▶ [WHAT YOU SHOULD DO]: Take the material below and reproduce, word for word, only the lines from the line with "gray sticky tape" through the line with "green tablespoon |".
[[ MATERIAL FOR THIS EXERCISE open ]]
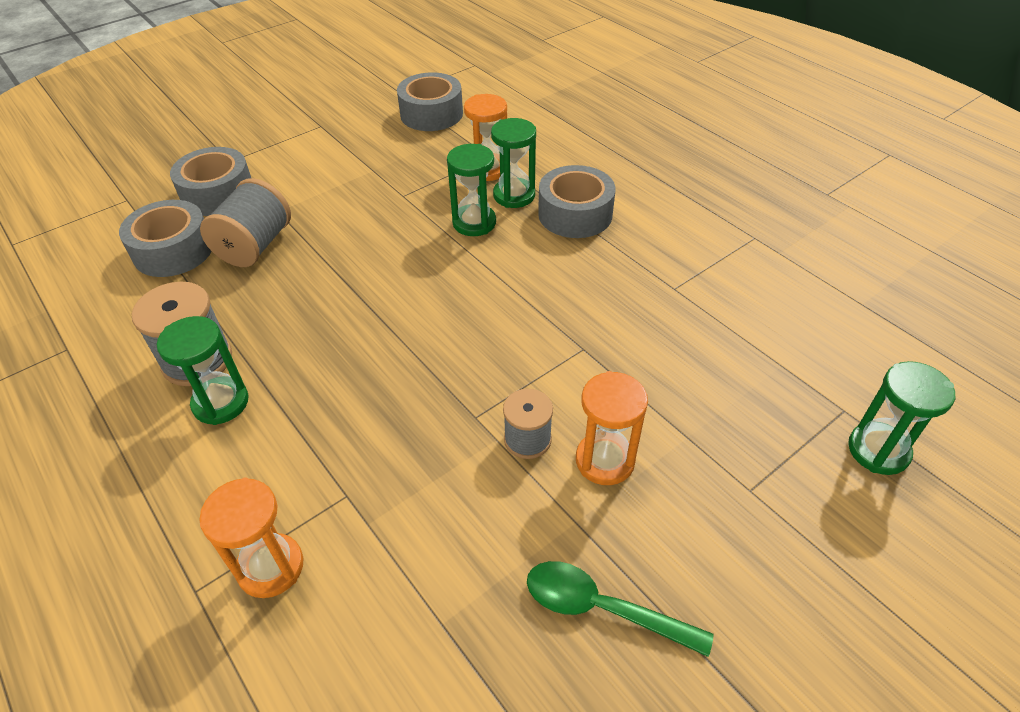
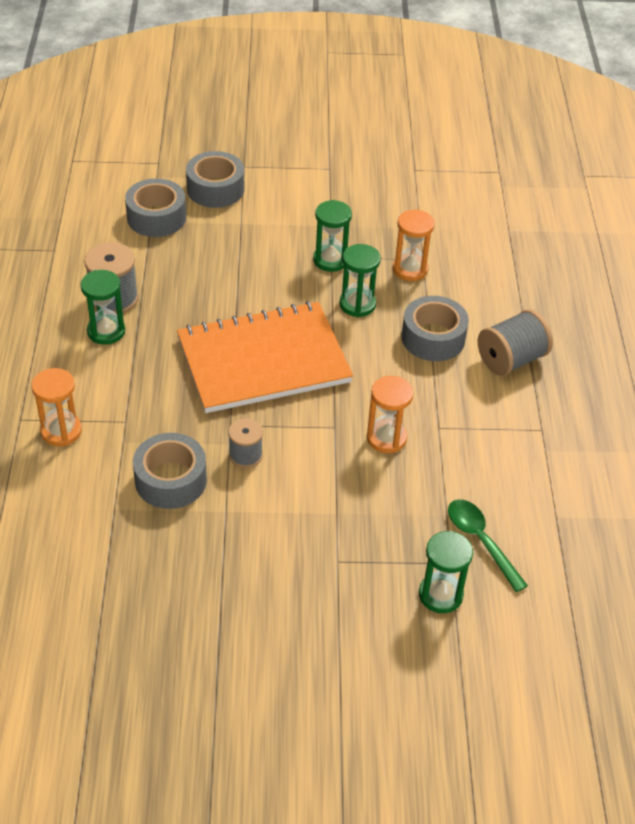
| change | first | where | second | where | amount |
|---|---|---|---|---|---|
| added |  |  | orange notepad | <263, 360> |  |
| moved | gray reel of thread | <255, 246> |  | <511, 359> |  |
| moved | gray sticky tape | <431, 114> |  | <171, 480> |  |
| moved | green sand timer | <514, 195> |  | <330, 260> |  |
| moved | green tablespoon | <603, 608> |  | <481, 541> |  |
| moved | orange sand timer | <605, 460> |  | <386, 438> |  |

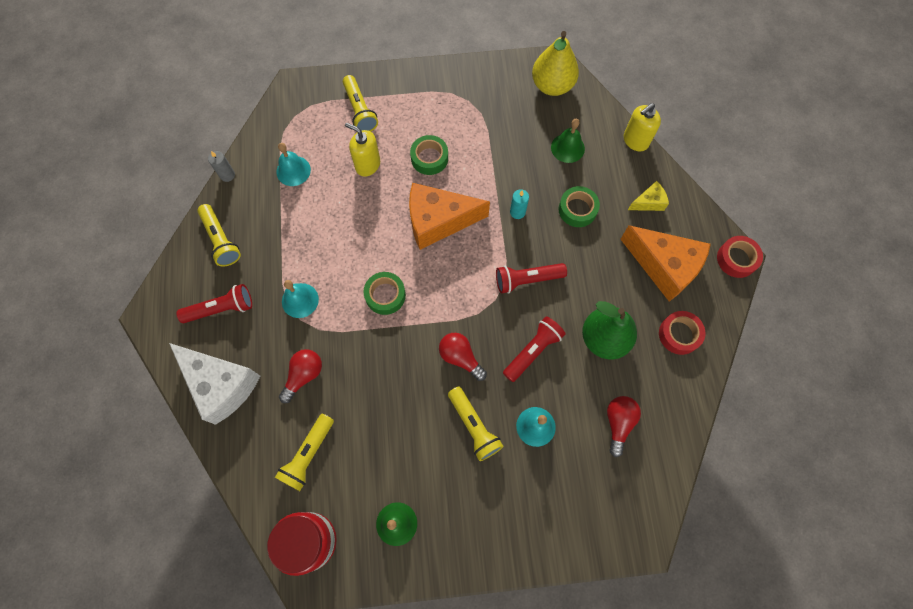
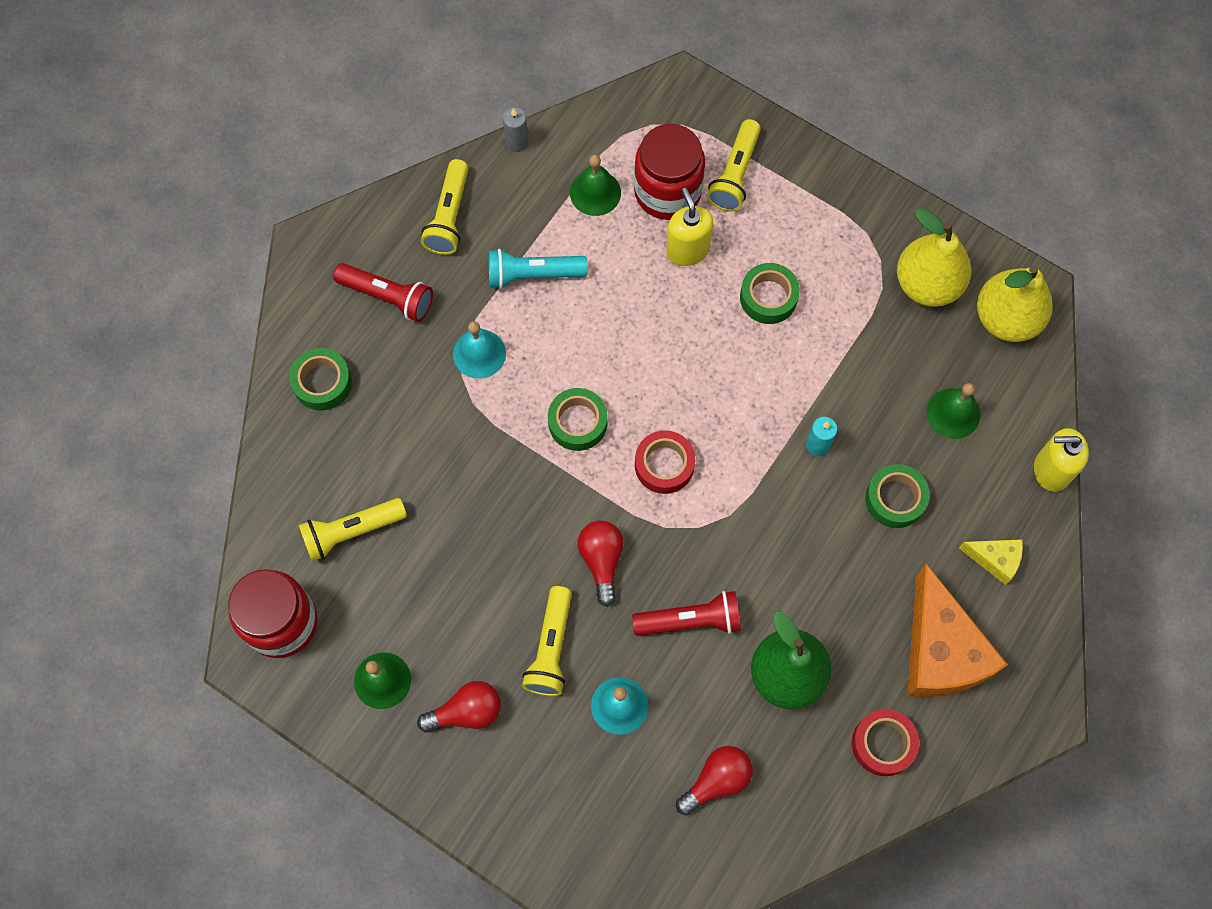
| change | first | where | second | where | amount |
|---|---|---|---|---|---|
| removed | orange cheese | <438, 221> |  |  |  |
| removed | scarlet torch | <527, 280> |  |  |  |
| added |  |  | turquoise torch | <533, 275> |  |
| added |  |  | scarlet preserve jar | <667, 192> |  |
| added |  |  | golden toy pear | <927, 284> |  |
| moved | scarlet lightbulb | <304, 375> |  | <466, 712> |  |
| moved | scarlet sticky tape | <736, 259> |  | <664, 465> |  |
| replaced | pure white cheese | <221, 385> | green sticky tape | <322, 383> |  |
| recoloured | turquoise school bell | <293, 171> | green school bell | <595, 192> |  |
[[ MATERIAL FOR THIS EXERCISE closed ]]
[[ MATERIAL FOR THIS EXERCISE open ]]
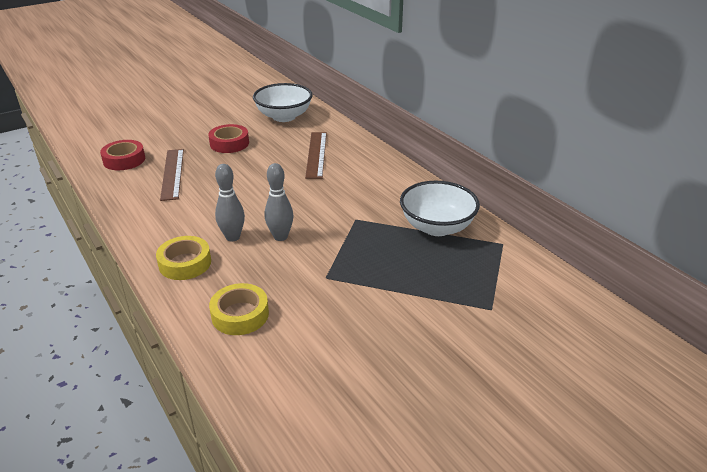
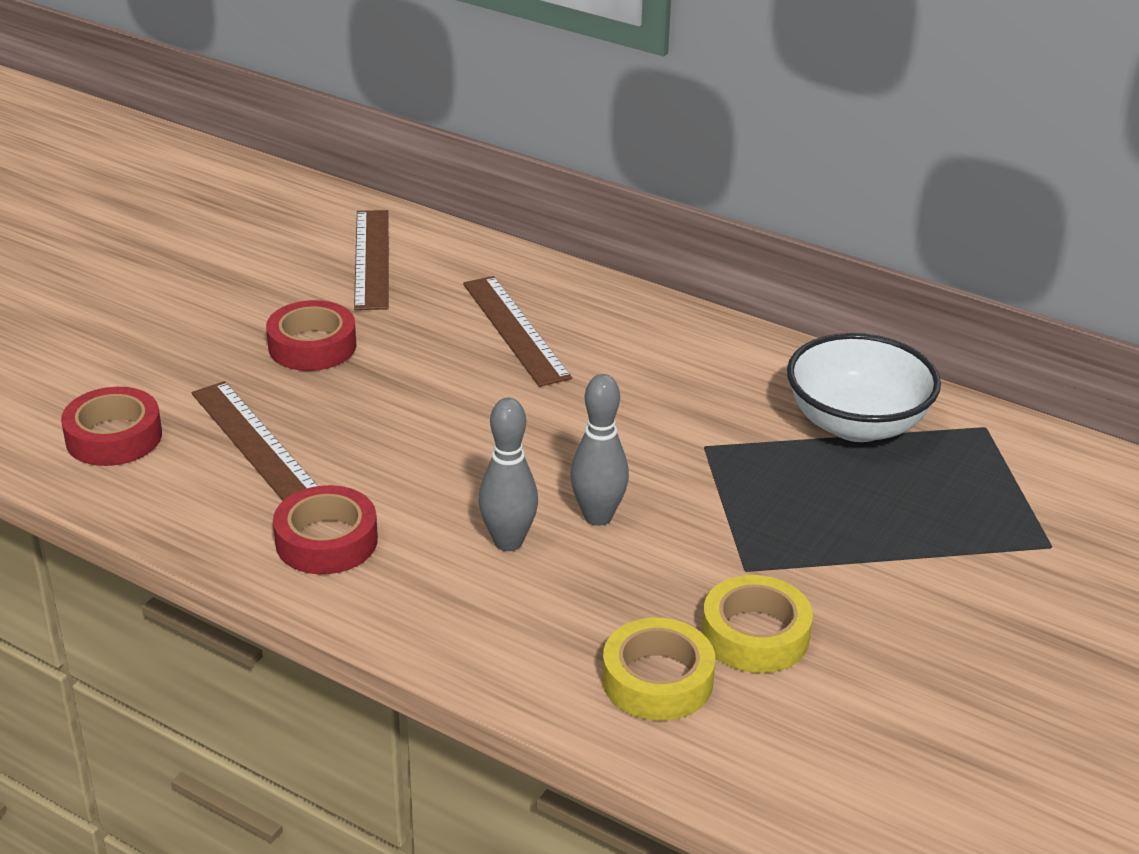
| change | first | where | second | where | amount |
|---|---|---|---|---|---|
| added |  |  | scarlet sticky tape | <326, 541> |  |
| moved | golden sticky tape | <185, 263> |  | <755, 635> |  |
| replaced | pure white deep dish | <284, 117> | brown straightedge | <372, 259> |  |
[[ MATERIAL FOR THIS EXERCISE closed ]]
▶ [SOLUTION FOR THIS PROBLEM]:
| moved | gray sticky tape | <431, 114> |  | <171, 480> |  |
| moved | green sand timer | <514, 195> |  | <330, 260> |  |
| moved | green tablespoon | <603, 608> |  | <481, 541> |  |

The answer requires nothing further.